**The problem:**
Only reproduce the lines from the line containing "(173, 491) = (581, 556): black" onward, exactly, through the final line of the data below.

**Source material:**
──────────
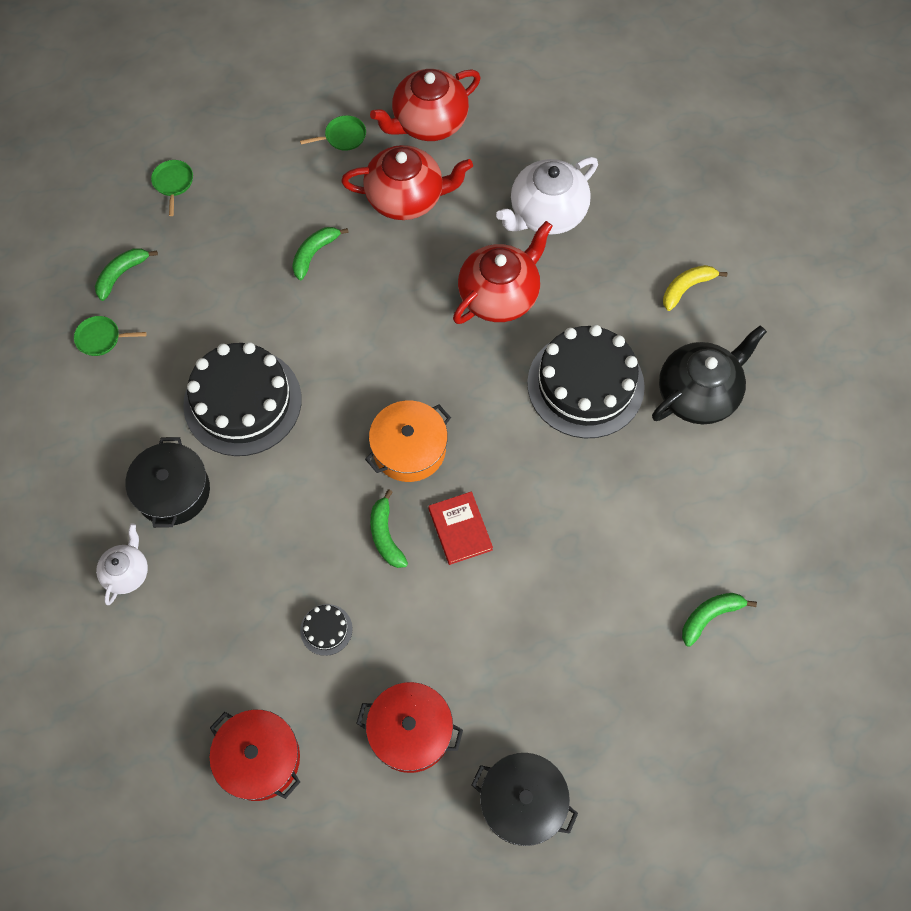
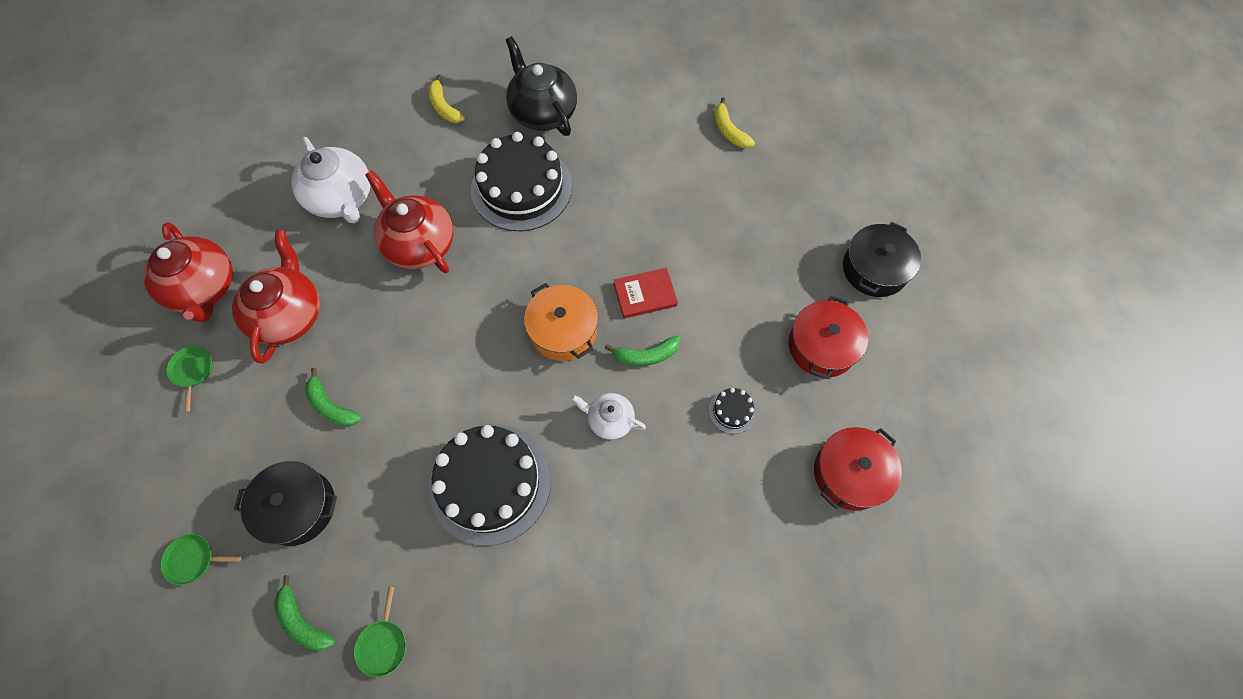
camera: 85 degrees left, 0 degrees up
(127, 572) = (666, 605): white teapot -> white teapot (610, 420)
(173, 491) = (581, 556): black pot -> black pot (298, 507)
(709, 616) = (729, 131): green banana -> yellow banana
──────────
**Response:**
(173, 491) = (581, 556): black pot -> black pot (298, 507)
(709, 616) = (729, 131): green banana -> yellow banana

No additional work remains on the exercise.